(Coordinate-based object records)
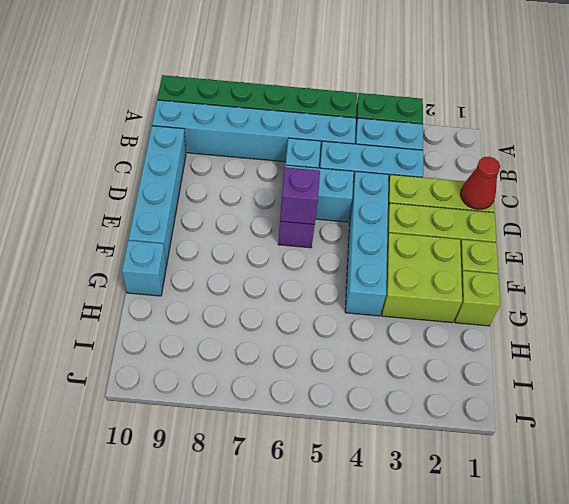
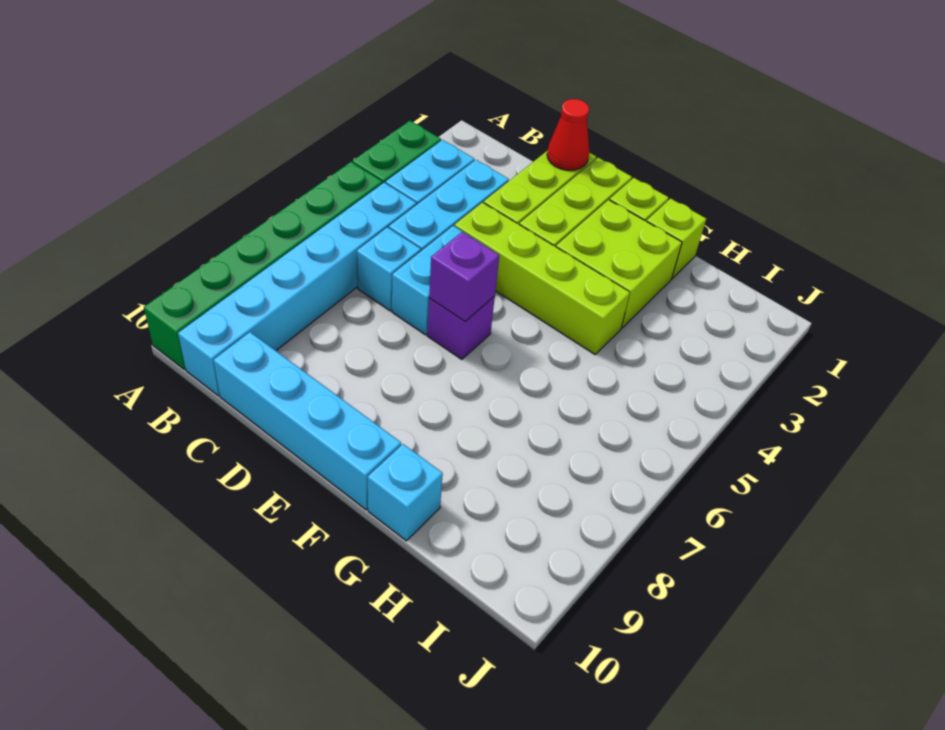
cyan brick D4:G4 level 1 -> lime brick D4:G4 level 1

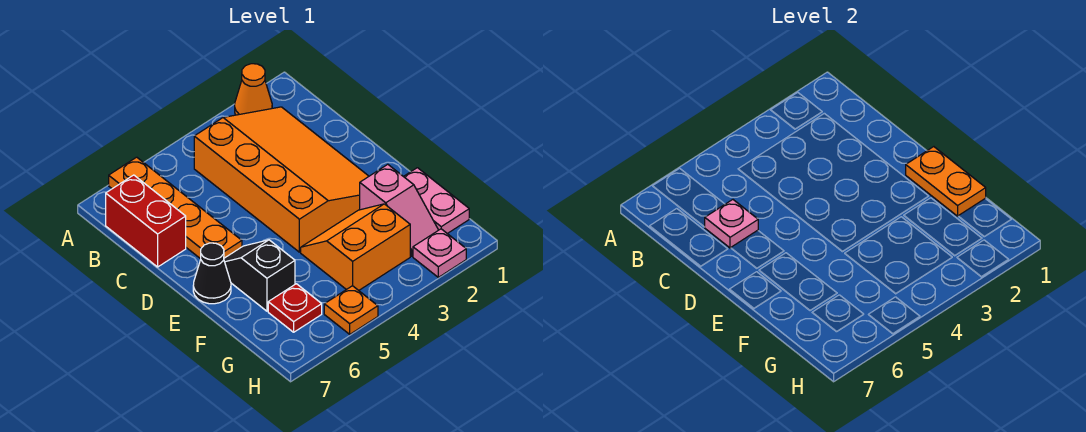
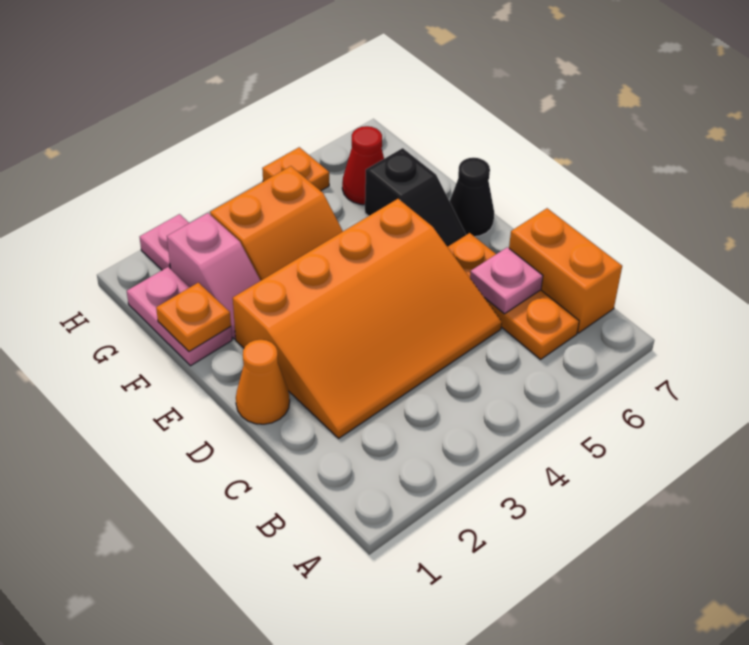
orange cone A2 level 1 -> orange cone D1 level 1
orange plate A6:D6 level 1 -> orange plate B6:D6 level 1
orange slope B2:E4 level 1 top 4 -> orange slope C2:E5 level 1 top E
red brick B7:C7 level 1 -> orange brick B7:C7 level 1
orange plate E1:F1 level 2 -> orange plate F1 level 2
pink slope F2:G2 level 1 top F -> pink slope F2:G2 level 1 top G
red plate G6 level 1 -> red cone G6 level 1

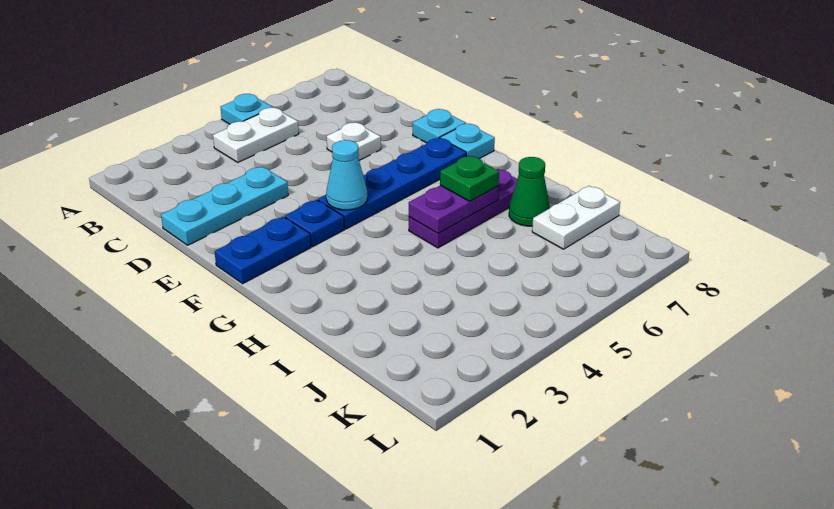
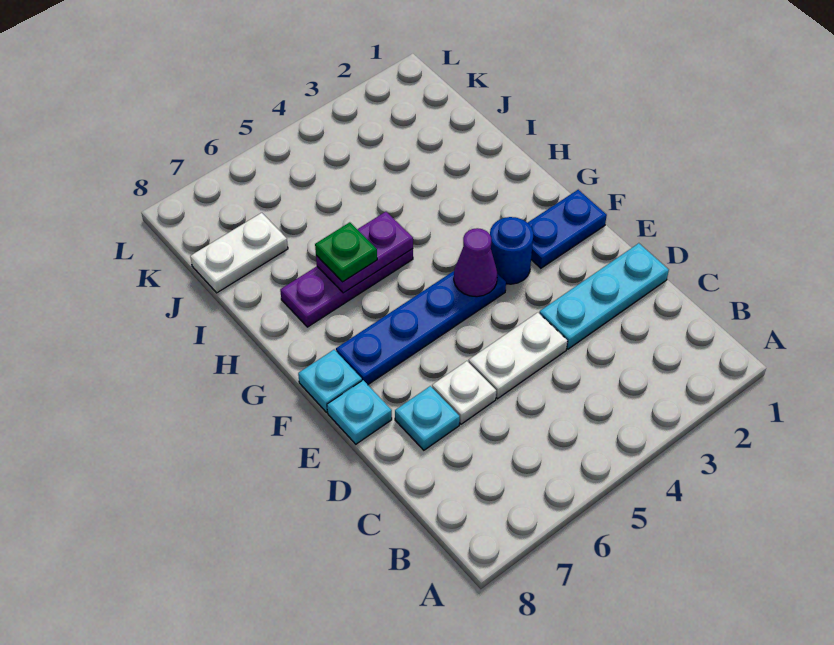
cyan plate A5 level 1 -> cyan plate D7 level 1
white plate B4:B5 level 1 -> white plate D4:D5 level 1
blue plate F3 level 1 -> blue round brick F3 level 1
cyan cone F4 level 2 -> purple cone F4 level 2
green cone I7 level 1 -> none

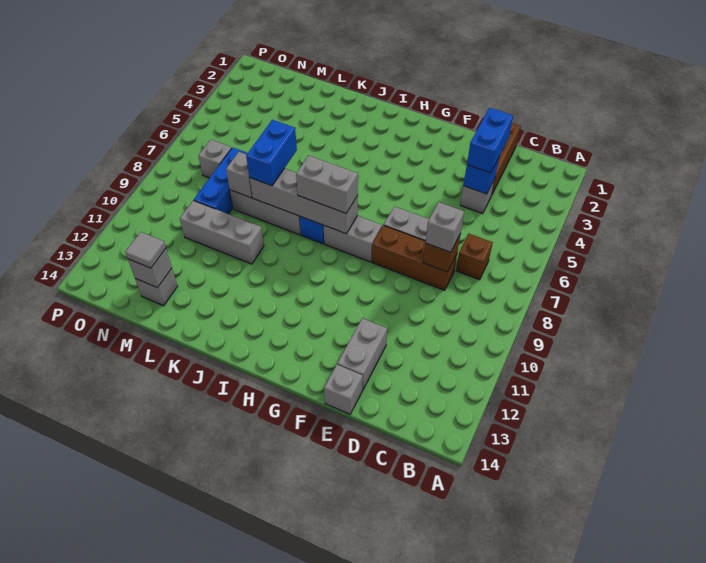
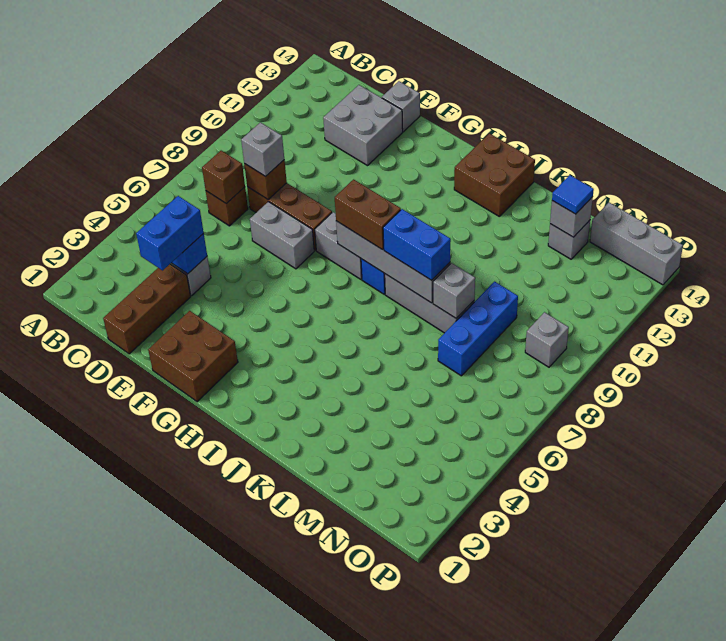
none -> brown brick C7 level 2
grey brick E12:E13 level 1 -> grey brick D12:E13 level 1
none -> brown brick F1:G2 level 1
grey brick H8:I8 level 3 -> brown brick H8:I8 level 3
none -> brown brick I13:J14 level 1
blue brick K7:K8 level 3 -> blue brick J8:K8 level 3
grey brick K10:M10 level 1 -> grey brick N14:P14 level 1
grey tile M13 level 3 -> blue tile M13 level 3
grey brick N7 level 1 -> grey brick O9 level 1

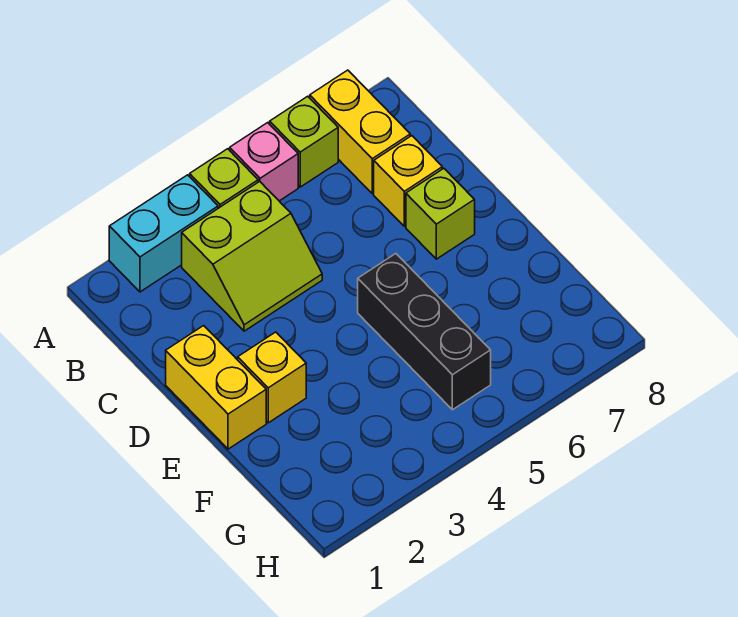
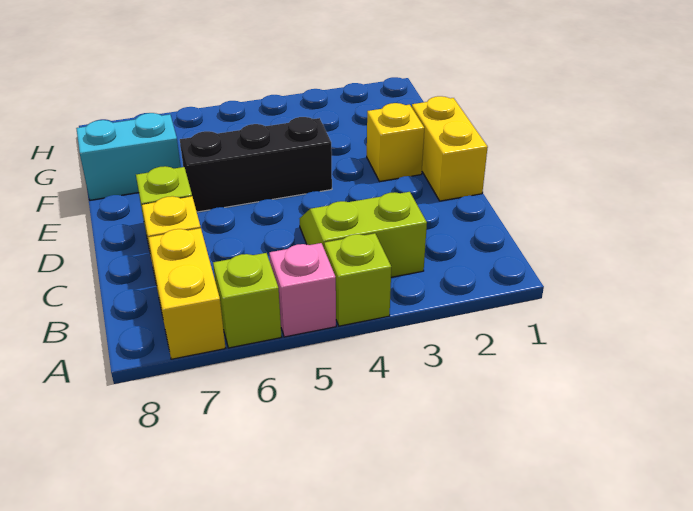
cyan brick A2:A3 level 1 -> cyan brick F7:F8 level 1
black brick E5:G5 level 1 -> black brick E4:E6 level 1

## Exercise goal
All of the entries must be reproduced exactly, apart from the pictures, which are to be dropped.

## Problem solution
cyan brick D4:G4 level 1 -> lime brick D4:G4 level 1

orange cone A2 level 1 -> orange cone D1 level 1
orange plate A6:D6 level 1 -> orange plate B6:D6 level 1
orange slope B2:E4 level 1 top 4 -> orange slope C2:E5 level 1 top E
red brick B7:C7 level 1 -> orange brick B7:C7 level 1
orange plate E1:F1 level 2 -> orange plate F1 level 2
pink slope F2:G2 level 1 top F -> pink slope F2:G2 level 1 top G
red plate G6 level 1 -> red cone G6 level 1

cyan plate A5 level 1 -> cyan plate D7 level 1
white plate B4:B5 level 1 -> white plate D4:D5 level 1
blue plate F3 level 1 -> blue round brick F3 level 1
cyan cone F4 level 2 -> purple cone F4 level 2
green cone I7 level 1 -> none

none -> brown brick C7 level 2
grey brick E12:E13 level 1 -> grey brick D12:E13 level 1
none -> brown brick F1:G2 level 1
grey brick H8:I8 level 3 -> brown brick H8:I8 level 3
none -> brown brick I13:J14 level 1
blue brick K7:K8 level 3 -> blue brick J8:K8 level 3
grey brick K10:M10 level 1 -> grey brick N14:P14 level 1
grey tile M13 level 3 -> blue tile M13 level 3
grey brick N7 level 1 -> grey brick O9 level 1

cyan brick A2:A3 level 1 -> cyan brick F7:F8 level 1
black brick E5:G5 level 1 -> black brick E4:E6 level 1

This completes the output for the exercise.